▶
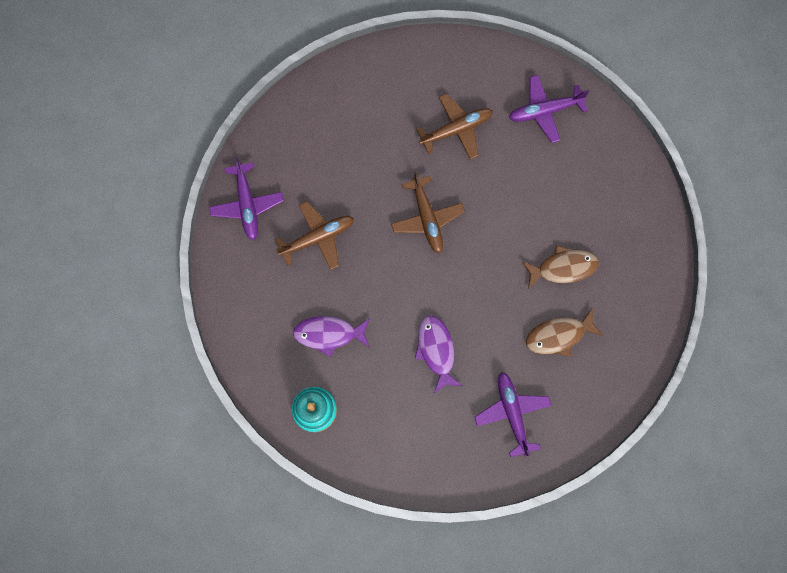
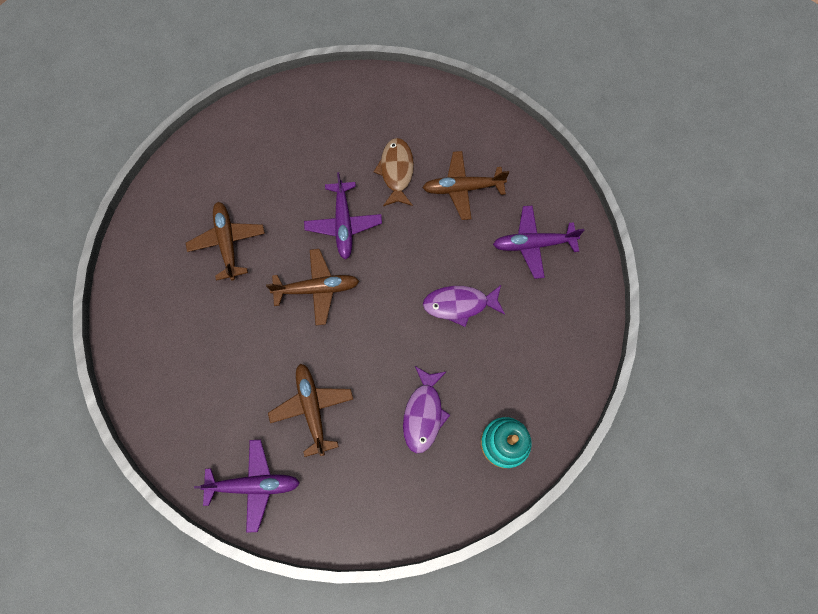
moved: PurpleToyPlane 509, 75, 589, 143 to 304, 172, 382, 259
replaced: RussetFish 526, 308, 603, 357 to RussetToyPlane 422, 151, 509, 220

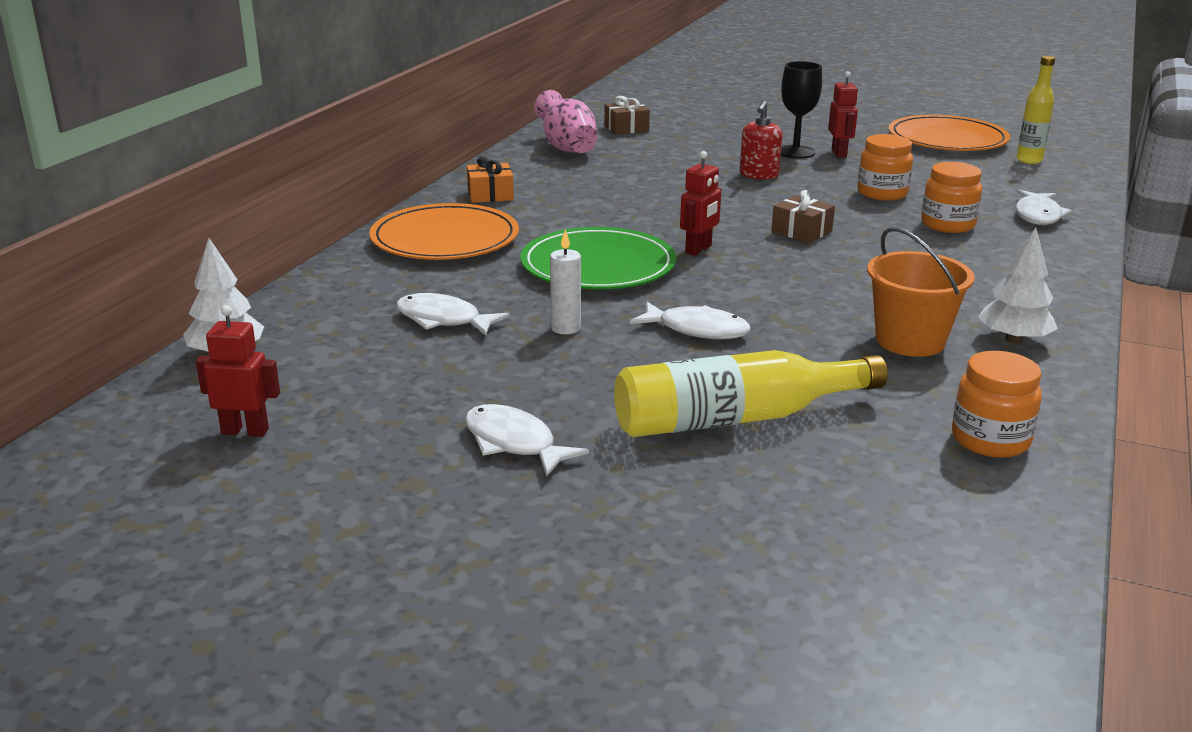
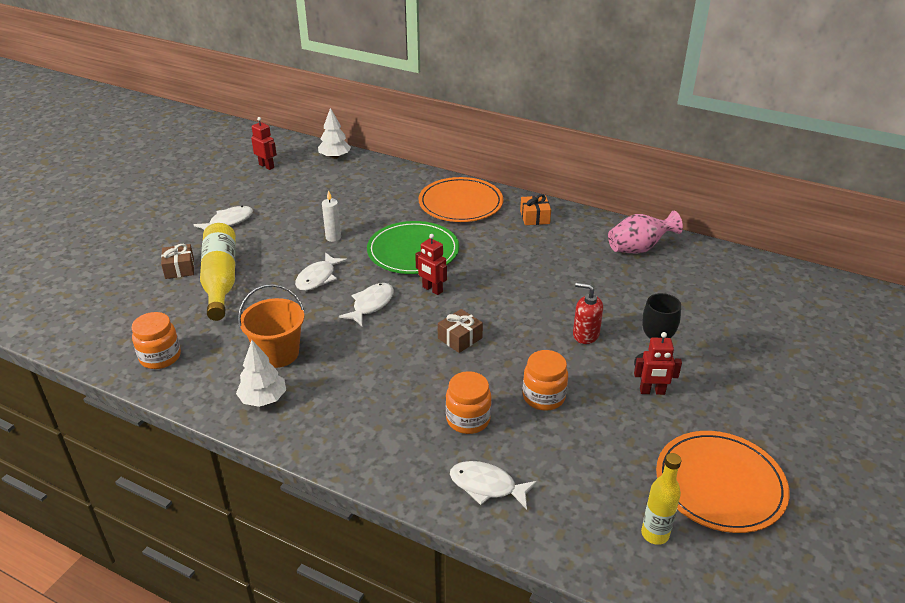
moved: RussetPresent 604, 96, 650, 135 to 161, 244, 194, 279; PureWhiteFish 396, 293, 510, 336 to 339, 283, 394, 326
turned: CrimsonRobot 196, 305, 280, 437 = 251, 117, 277, 170 60 degrees counterclockwise

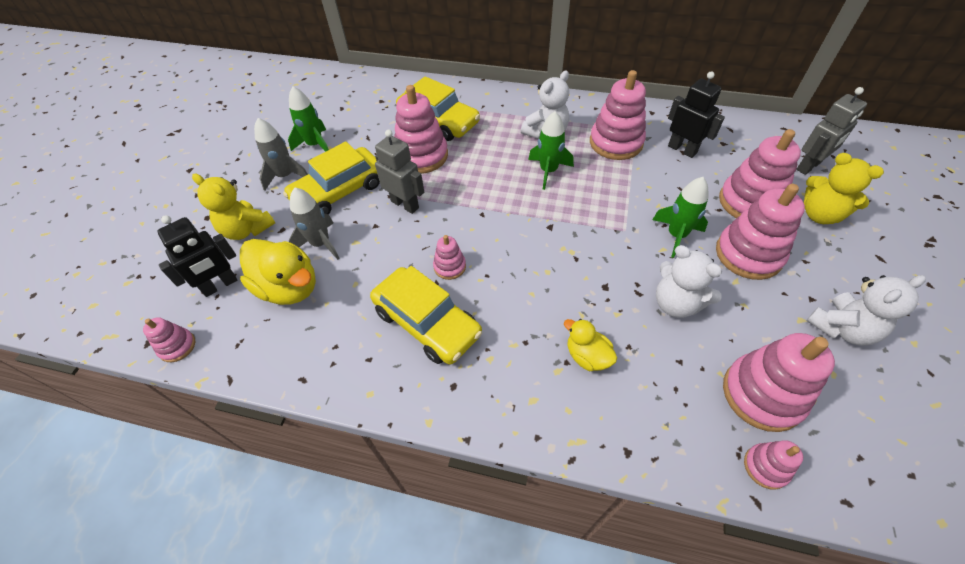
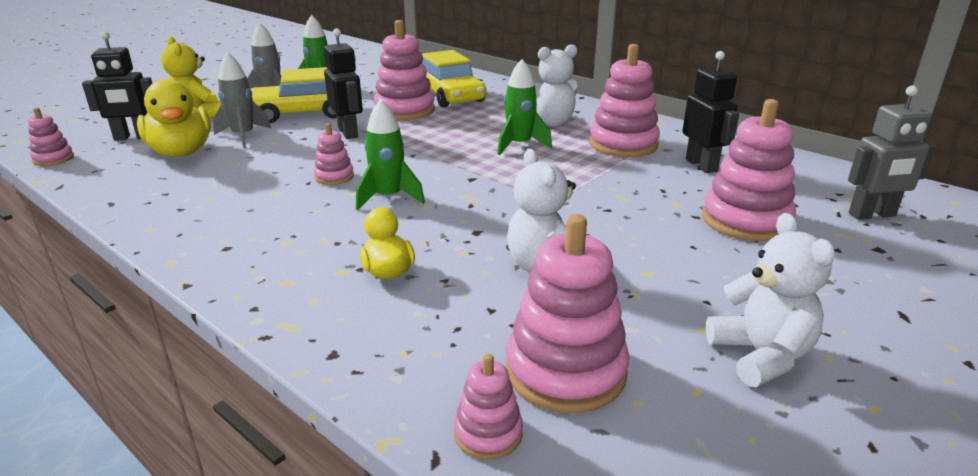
removed: GoldenToyCar 370, 266, 482, 365; RosyStackingToy 716, 184, 805, 280; GoldenTeddyBear 804, 153, 884, 224
moved: LeafGreenRocket 653, 177, 708, 258 to 356, 99, 425, 211
recoloured: AshGreyRobot 375, 130, 424, 214 to JetBlackRobot 324, 28, 363, 139
turned: PureWhiteTeddyBear 806, 275, 926, 346 = 706, 213, 835, 387 105 degrees counterclockwise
◀
The line with "recoloured: AshGreyRobot 375, 130, 424, 214" and every line after it up to the end of the entries: output those exactly, and only those.

Exercise solution
recoloured: AshGreyRobot 375, 130, 424, 214 to JetBlackRobot 324, 28, 363, 139
turned: PureWhiteTeddyBear 806, 275, 926, 346 = 706, 213, 835, 387 105 degrees counterclockwise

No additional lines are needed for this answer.